With pictures excluded, give again exactly the lines running from the one holding "building: none -> [433,101,500,279]" through the end of the listing below.

* * * * *

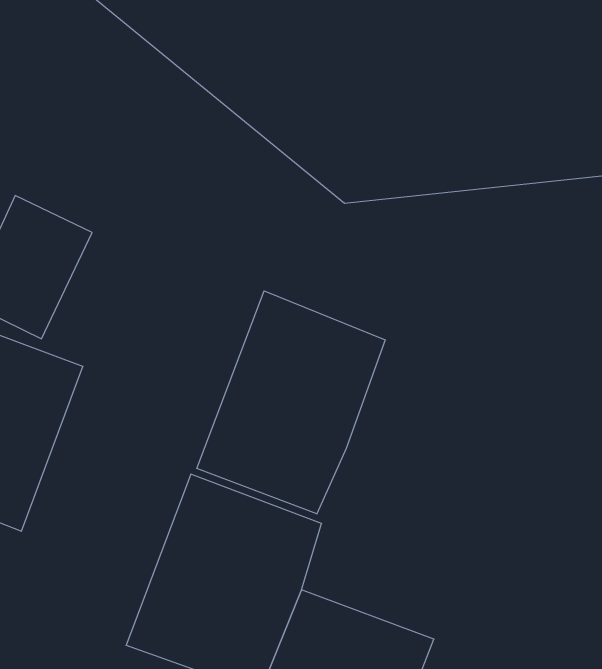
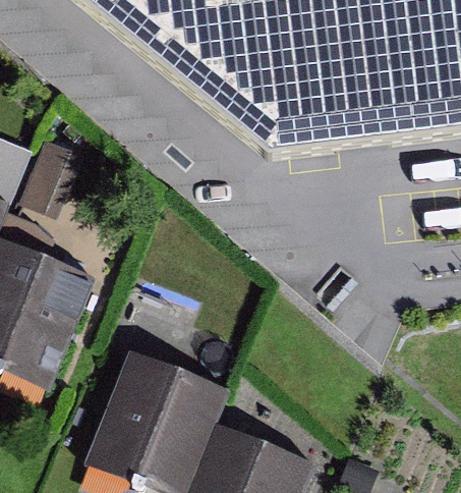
building: [197,291,385,514] -> none

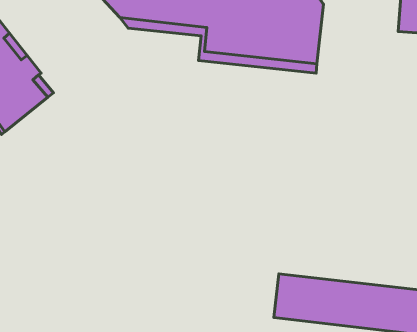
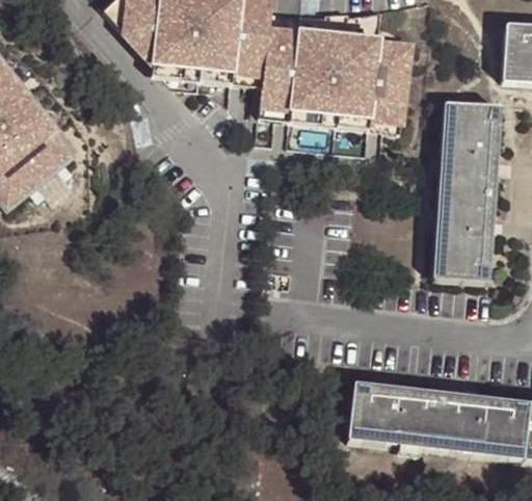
building: none -> [433,101,500,279]

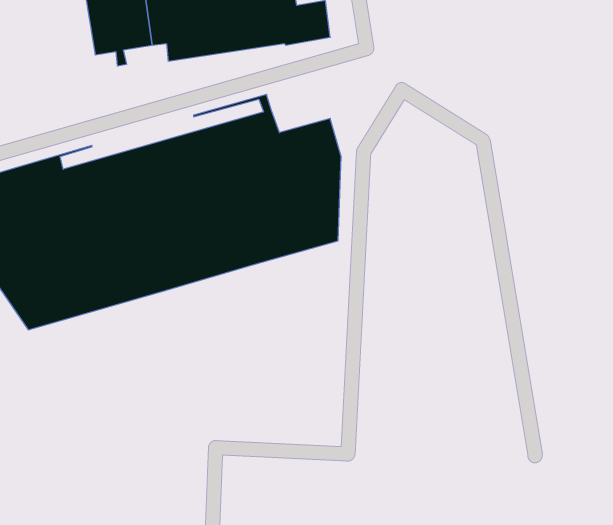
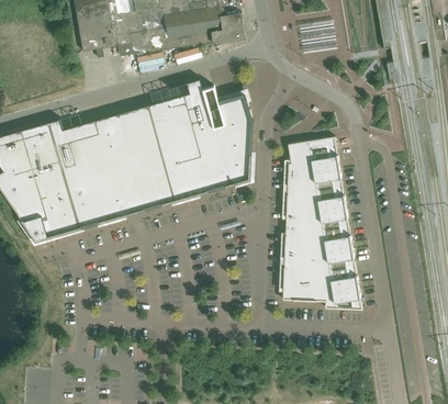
building: none -> [282,135,362,308]

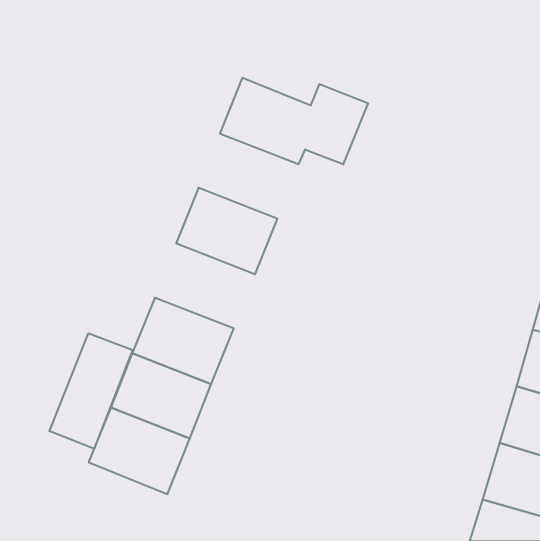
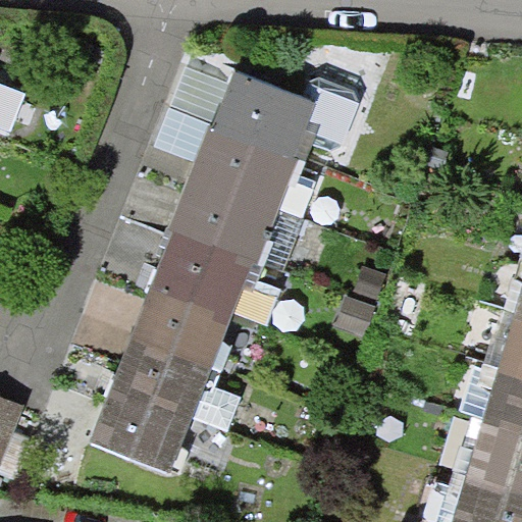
building: none -> [195,127,291,209]
building: none -> [153,232,249,314]
building: [49,333,133,449] -> none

* * * * *

## [Answer below]
building: none -> [433,101,500,279]

building: none -> [282,135,362,308]

building: none -> [195,127,291,209]
building: none -> [153,232,249,314]
building: [49,333,133,449] -> none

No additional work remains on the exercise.